▸ **WORK INSTRUCTIONS**: A precise repetition of every line below is the required answer.

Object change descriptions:

────────────────

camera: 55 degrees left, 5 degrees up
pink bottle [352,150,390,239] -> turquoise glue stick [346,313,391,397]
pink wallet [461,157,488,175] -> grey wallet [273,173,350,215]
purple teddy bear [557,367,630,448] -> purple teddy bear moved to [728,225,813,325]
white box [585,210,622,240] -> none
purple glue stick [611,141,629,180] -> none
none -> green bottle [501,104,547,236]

────────────────

▸ **ANSWER BOX**:
camera: 55 degrees left, 5 degrees up
pink bottle [352,150,390,239] -> turquoise glue stick [346,313,391,397]
pink wallet [461,157,488,175] -> grey wallet [273,173,350,215]
purple teddy bear [557,367,630,448] -> purple teddy bear moved to [728,225,813,325]
white box [585,210,622,240] -> none
purple glue stick [611,141,629,180] -> none
none -> green bottle [501,104,547,236]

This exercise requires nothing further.